**Aim of the task**: Below are records to repeat exactly; do not include any pictures.

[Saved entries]
-=-=-=-=-
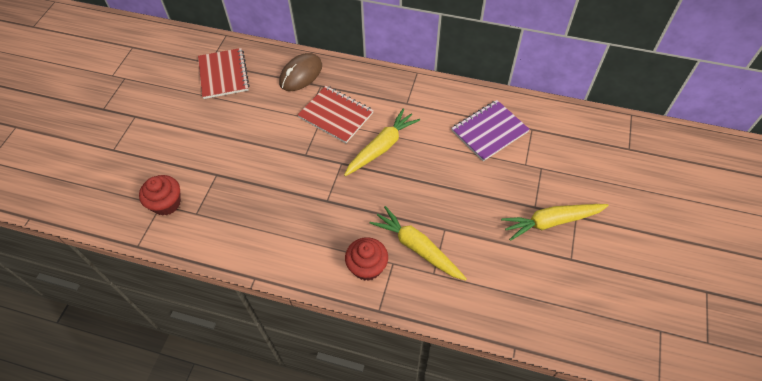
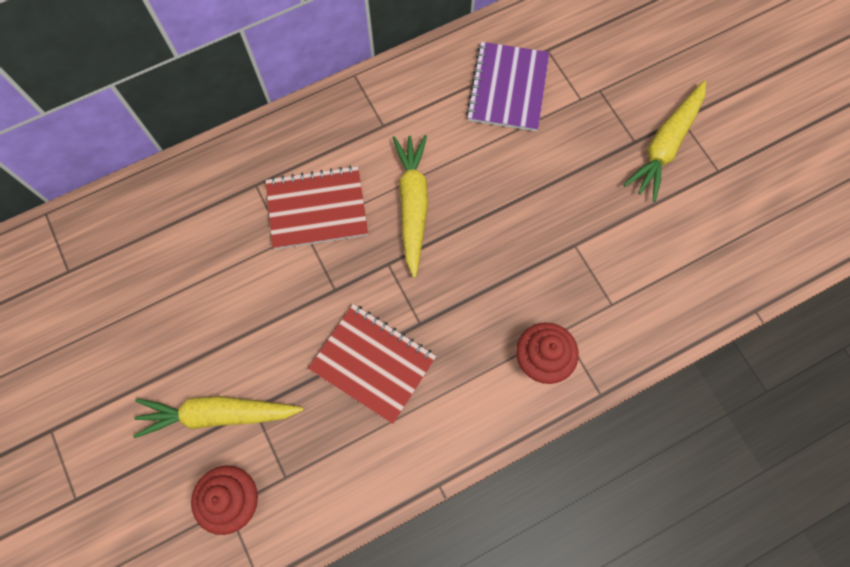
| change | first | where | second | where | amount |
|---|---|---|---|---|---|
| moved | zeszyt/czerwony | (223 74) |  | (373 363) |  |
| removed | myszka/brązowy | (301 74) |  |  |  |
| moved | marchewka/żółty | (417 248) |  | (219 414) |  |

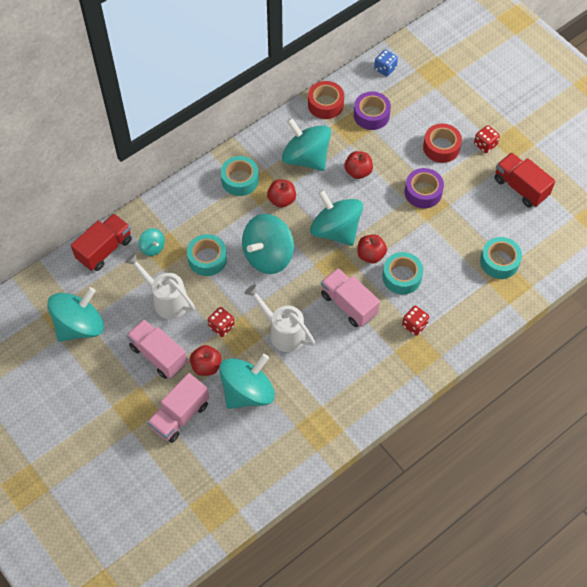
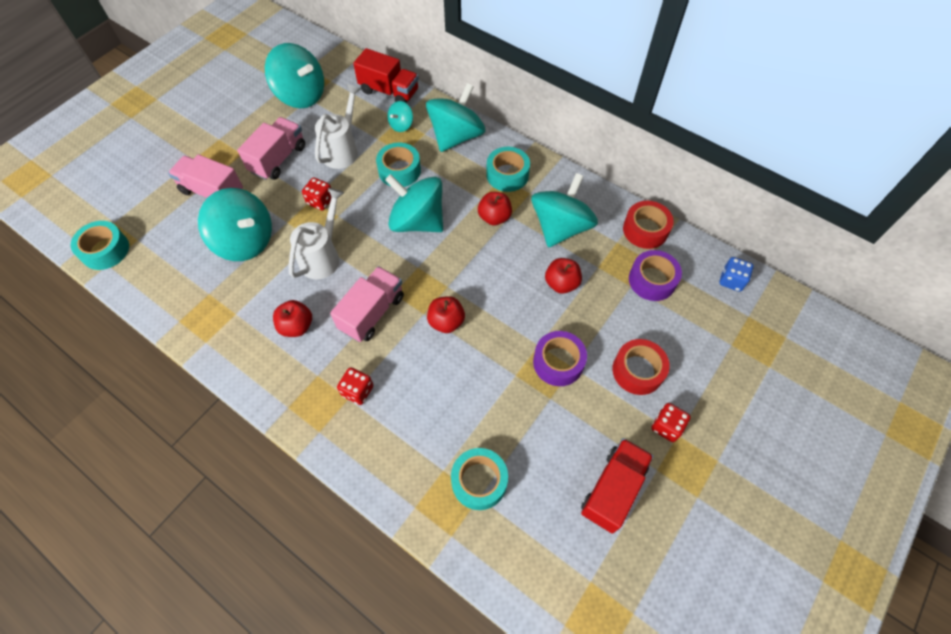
| change | first | where | second | where | amount |
|---|---|---|---|---|---|
| moved | jabłko/czerwony | (206 366) |  | (296 326) |  |
| moved | bączek/turkusowy | (335 230) |  | (456 136) |  |
| moved | taśma klejąca/turkusowy | (402 277) |  | (105 250) |  |

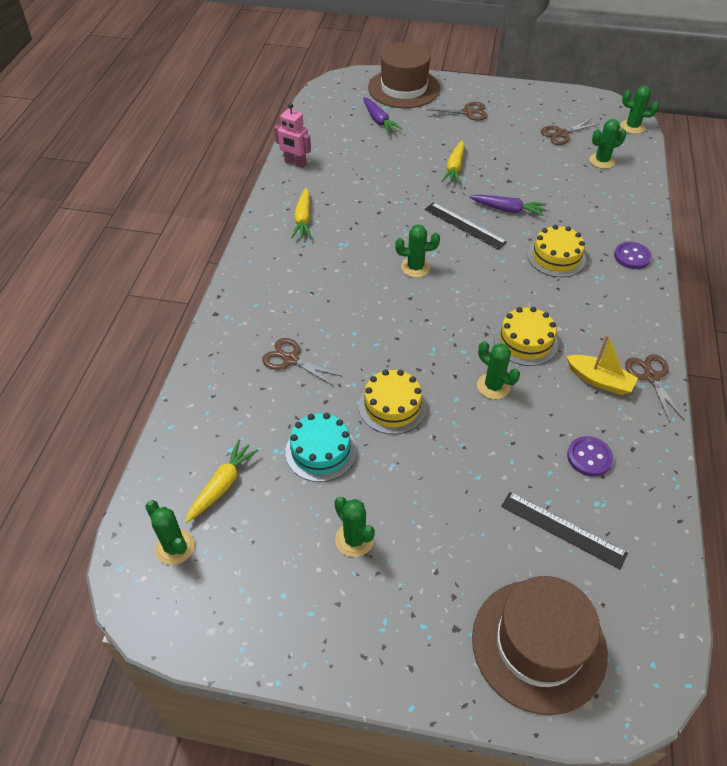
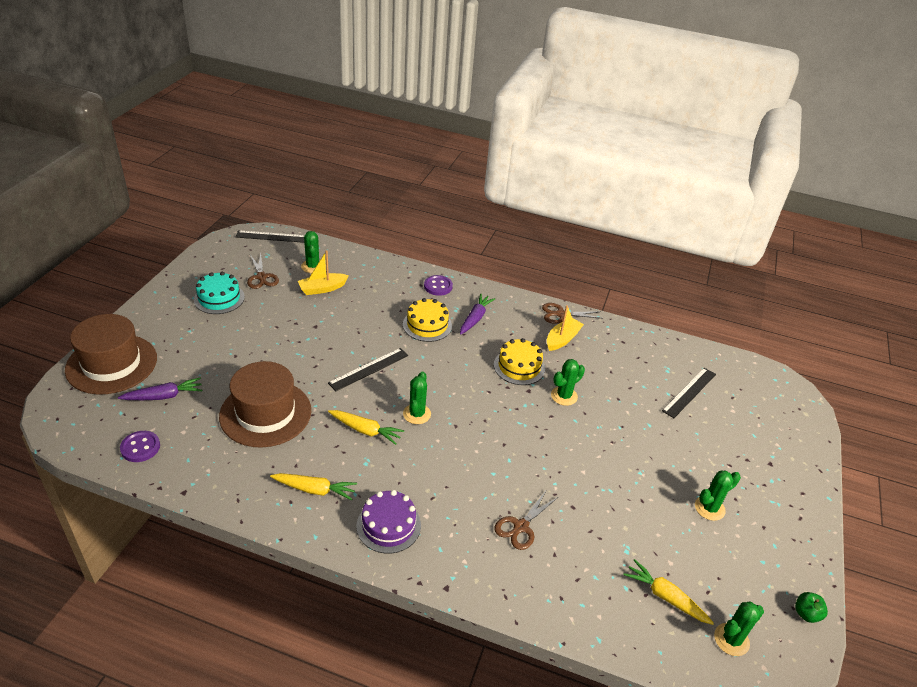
| change | first | where | second | where | amount |
|---|---|---|---|---|---|
| removed | robot/różowy | (295 163) |  |  |  |
| moved | tort/turkusowy | (321 451) |  | (219 298) |  |
| removed | tort/żółty | (392 406) |  |  |  |
| removed | nożyczki/brązowy | (467 112) |  |  |  |
| moved | marchewka/żółty | (454 168) |  | (365 430) |  |
| moved | marchewka/fioletowy | (507 210) |  | (475 318) |  |
| moved | kapelusz/brązowy | (538 645) |  | (265 413) |  |
| moved | guzik/fioletowy | (589 457) |  | (140 447) |  |
| replaced | kaktus/zielony | (632 127) | linijka/czarny | (273 237) |  |
| added |  |  | łódka/żółty | (322 289) |  |
| added |  |  | tort/fioletowy | (388 525) |  |
| added |  |  | jabłko/zielony | (806 614) |  |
-=-=-=-=-
**Expected answer**:
| change | first | where | second | where | amount |
|---|---|---|---|---|---|
| moved | zeszyt/czerwony | (223 74) |  | (373 363) |  |
| removed | myszka/brązowy | (301 74) |  |  |  |
| moved | marchewka/żółty | (417 248) |  | (219 414) |  |

| change | first | where | second | where | amount |
|---|---|---|---|---|---|
| moved | jabłko/czerwony | (206 366) |  | (296 326) |  |
| moved | bączek/turkusowy | (335 230) |  | (456 136) |  |
| moved | taśma klejąca/turkusowy | (402 277) |  | (105 250) |  |

| change | first | where | second | where | amount |
|---|---|---|---|---|---|
| removed | robot/różowy | (295 163) |  |  |  |
| moved | tort/turkusowy | (321 451) |  | (219 298) |  |
| removed | tort/żółty | (392 406) |  |  |  |
| removed | nożyczki/brązowy | (467 112) |  |  |  |
| moved | marchewka/żółty | (454 168) |  | (365 430) |  |
| moved | marchewka/fioletowy | (507 210) |  | (475 318) |  |
| moved | kapelusz/brązowy | (538 645) |  | (265 413) |  |
| moved | guzik/fioletowy | (589 457) |  | (140 447) |  |
| replaced | kaktus/zielony | (632 127) | linijka/czarny | (273 237) |  |
| added |  |  | łódka/żółty | (322 289) |  |
| added |  |  | tort/fioletowy | (388 525) |  |
| added |  |  | jabłko/zielony | (806 614) |  |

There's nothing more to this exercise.